=== Section Start ===

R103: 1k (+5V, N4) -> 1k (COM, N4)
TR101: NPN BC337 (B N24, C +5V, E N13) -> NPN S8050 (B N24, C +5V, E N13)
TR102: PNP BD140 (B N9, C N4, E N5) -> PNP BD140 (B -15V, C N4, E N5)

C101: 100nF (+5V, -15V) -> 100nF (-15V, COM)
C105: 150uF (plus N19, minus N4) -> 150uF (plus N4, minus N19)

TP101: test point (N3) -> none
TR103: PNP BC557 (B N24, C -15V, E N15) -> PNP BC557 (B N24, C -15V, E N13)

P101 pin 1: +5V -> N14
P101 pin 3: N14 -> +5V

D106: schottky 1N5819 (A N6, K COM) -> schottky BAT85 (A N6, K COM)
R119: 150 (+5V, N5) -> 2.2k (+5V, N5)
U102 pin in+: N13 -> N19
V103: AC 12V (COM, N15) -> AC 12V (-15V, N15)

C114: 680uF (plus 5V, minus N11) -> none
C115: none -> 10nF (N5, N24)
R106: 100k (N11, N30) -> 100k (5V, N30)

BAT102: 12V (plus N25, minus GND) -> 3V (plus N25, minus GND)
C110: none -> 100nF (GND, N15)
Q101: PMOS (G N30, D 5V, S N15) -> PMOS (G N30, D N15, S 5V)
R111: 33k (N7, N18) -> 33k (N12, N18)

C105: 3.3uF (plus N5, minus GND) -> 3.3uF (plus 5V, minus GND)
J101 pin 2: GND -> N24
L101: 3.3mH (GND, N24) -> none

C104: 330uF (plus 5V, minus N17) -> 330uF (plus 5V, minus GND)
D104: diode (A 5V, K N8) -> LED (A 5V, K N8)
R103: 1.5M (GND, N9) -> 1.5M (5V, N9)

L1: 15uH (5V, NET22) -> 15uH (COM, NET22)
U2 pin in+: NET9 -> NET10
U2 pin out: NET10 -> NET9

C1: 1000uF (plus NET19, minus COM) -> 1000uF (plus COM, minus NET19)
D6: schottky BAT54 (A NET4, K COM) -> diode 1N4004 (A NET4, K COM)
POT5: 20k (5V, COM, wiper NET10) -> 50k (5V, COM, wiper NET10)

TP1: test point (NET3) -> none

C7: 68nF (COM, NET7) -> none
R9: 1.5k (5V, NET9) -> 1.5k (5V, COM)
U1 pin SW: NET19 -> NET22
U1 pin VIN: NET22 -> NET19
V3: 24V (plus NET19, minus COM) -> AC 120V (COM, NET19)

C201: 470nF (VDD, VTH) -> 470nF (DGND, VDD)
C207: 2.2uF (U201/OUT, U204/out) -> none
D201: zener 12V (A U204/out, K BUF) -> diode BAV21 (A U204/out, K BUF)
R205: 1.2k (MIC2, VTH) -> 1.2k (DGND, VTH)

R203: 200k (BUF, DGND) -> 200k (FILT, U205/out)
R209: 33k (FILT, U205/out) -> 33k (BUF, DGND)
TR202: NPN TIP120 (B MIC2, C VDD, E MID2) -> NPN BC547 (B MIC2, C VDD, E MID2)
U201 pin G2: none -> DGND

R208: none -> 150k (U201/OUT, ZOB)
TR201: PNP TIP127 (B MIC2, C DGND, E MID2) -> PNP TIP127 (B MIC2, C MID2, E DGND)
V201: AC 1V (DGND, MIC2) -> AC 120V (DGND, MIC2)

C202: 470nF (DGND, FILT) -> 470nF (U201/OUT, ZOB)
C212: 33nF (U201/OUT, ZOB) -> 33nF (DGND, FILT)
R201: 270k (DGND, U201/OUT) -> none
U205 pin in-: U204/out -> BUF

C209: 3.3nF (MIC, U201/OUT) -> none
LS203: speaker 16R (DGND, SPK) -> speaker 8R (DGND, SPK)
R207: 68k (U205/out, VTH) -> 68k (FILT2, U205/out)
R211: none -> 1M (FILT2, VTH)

=== Section End ===

For this exercise, copy word for word the line that contains "C115: none -> 10nF (N5, N24)" and every line after it, ending with the last line of the entries above.

C115: none -> 10nF (N5, N24)
R106: 100k (N11, N30) -> 100k (5V, N30)

BAT102: 12V (plus N25, minus GND) -> 3V (plus N25, minus GND)
C110: none -> 100nF (GND, N15)
Q101: PMOS (G N30, D 5V, S N15) -> PMOS (G N30, D N15, S 5V)
R111: 33k (N7, N18) -> 33k (N12, N18)

C105: 3.3uF (plus N5, minus GND) -> 3.3uF (plus 5V, minus GND)
J101 pin 2: GND -> N24
L101: 3.3mH (GND, N24) -> none

C104: 330uF (plus 5V, minus N17) -> 330uF (plus 5V, minus GND)
D104: diode (A 5V, K N8) -> LED (A 5V, K N8)
R103: 1.5M (GND, N9) -> 1.5M (5V, N9)

L1: 15uH (5V, NET22) -> 15uH (COM, NET22)
U2 pin in+: NET9 -> NET10
U2 pin out: NET10 -> NET9

C1: 1000uF (plus NET19, minus COM) -> 1000uF (plus COM, minus NET19)
D6: schottky BAT54 (A NET4, K COM) -> diode 1N4004 (A NET4, K COM)
POT5: 20k (5V, COM, wiper NET10) -> 50k (5V, COM, wiper NET10)

TP1: test point (NET3) -> none

C7: 68nF (COM, NET7) -> none
R9: 1.5k (5V, NET9) -> 1.5k (5V, COM)
U1 pin SW: NET19 -> NET22
U1 pin VIN: NET22 -> NET19
V3: 24V (plus NET19, minus COM) -> AC 120V (COM, NET19)

C201: 470nF (VDD, VTH) -> 470nF (DGND, VDD)
C207: 2.2uF (U201/OUT, U204/out) -> none
D201: zener 12V (A U204/out, K BUF) -> diode BAV21 (A U204/out, K BUF)
R205: 1.2k (MIC2, VTH) -> 1.2k (DGND, VTH)

R203: 200k (BUF, DGND) -> 200k (FILT, U205/out)
R209: 33k (FILT, U205/out) -> 33k (BUF, DGND)
TR202: NPN TIP120 (B MIC2, C VDD, E MID2) -> NPN BC547 (B MIC2, C VDD, E MID2)
U201 pin G2: none -> DGND

R208: none -> 150k (U201/OUT, ZOB)
TR201: PNP TIP127 (B MIC2, C DGND, E MID2) -> PNP TIP127 (B MIC2, C MID2, E DGND)
V201: AC 1V (DGND, MIC2) -> AC 120V (DGND, MIC2)

C202: 470nF (DGND, FILT) -> 470nF (U201/OUT, ZOB)
C212: 33nF (U201/OUT, ZOB) -> 33nF (DGND, FILT)
R201: 270k (DGND, U201/OUT) -> none
U205 pin in-: U204/out -> BUF

C209: 3.3nF (MIC, U201/OUT) -> none
LS203: speaker 16R (DGND, SPK) -> speaker 8R (DGND, SPK)
R207: 68k (U205/out, VTH) -> 68k (FILT2, U205/out)
R211: none -> 1M (FILT2, VTH)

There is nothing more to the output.